The task >> If a line of the entries below includes the word "VBAT", it counts; state the total and nothing further.

Raw data >>

###

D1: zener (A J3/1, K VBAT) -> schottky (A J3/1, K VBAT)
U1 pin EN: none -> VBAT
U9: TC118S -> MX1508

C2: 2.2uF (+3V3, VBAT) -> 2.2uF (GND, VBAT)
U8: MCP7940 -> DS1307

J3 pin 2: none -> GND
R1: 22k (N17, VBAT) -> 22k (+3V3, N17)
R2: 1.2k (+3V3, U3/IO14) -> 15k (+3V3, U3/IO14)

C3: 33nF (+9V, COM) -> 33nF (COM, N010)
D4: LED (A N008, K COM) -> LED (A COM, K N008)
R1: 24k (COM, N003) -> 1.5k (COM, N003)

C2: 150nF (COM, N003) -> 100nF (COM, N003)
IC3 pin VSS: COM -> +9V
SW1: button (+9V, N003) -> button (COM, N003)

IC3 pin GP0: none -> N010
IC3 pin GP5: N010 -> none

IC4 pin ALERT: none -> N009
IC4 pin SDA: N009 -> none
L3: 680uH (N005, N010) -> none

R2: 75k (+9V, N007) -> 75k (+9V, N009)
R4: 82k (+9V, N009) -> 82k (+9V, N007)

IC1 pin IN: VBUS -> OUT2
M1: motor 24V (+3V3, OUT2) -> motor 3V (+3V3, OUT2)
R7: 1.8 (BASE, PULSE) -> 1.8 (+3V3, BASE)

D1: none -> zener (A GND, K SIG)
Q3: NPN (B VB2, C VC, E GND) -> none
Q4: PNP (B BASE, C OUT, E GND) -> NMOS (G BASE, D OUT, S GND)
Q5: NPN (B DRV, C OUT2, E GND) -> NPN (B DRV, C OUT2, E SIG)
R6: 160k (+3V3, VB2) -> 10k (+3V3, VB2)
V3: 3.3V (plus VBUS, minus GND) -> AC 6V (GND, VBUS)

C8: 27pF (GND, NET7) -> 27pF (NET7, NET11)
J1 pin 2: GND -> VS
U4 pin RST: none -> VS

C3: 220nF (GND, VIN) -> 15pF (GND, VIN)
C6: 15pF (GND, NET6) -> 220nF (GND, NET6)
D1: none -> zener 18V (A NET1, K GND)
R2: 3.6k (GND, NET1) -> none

###

Response to the exercise >> 4